- **Provided information**
------------------------------------------------------------------------
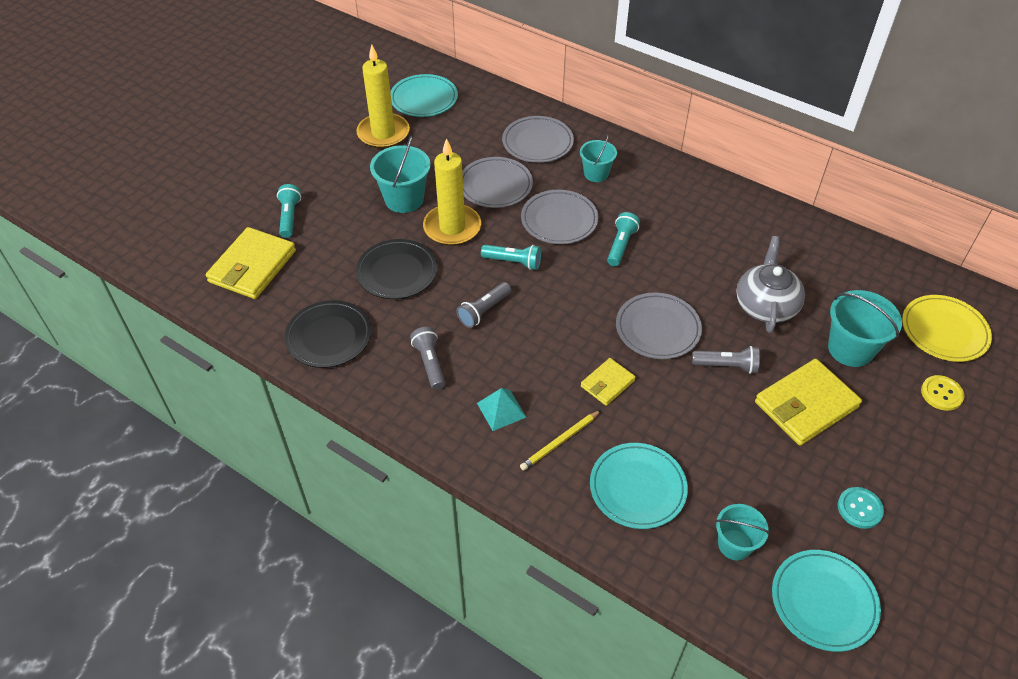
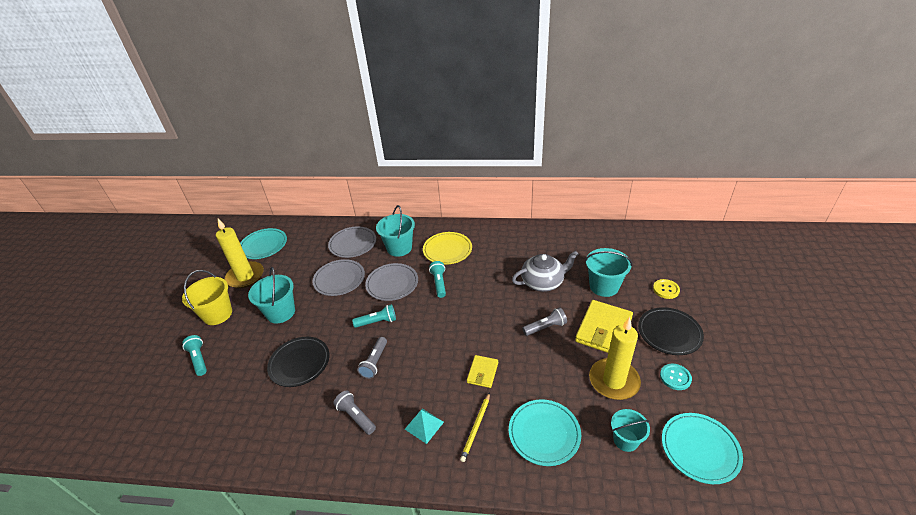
camera: 25 degrees left, 10 degrees down
(252, 266) = (183, 408): yellow wallet -> none
(329, 337) = (269, 433): black plate -> black plate (669, 333)
(331, 170) = (217, 314): none -> yellow bucket
(452, 227) = (324, 317): yellow candle -> yellow candle (614, 381)
(596, 174) = (399, 248): turquoise bucket -> turquoise bucket, size x1.55
(658, 328) = (491, 323): grey plate -> none
(766, 305) = (543, 282): grey teapot -> grey teapot turned 90 degrees clockwise
(944, 331) = (642, 255): yellow plate -> yellow plate (447, 250)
------------------------------------------------------------------------
- **Work order**
Set down, exactly and in full, the lines from the one containing "(766, 305) = (543, 282): grey" through the end of the entries; no other line belongs.

- **Task solution**
(766, 305) = (543, 282): grey teapot -> grey teapot turned 90 degrees clockwise
(944, 331) = (642, 255): yellow plate -> yellow plate (447, 250)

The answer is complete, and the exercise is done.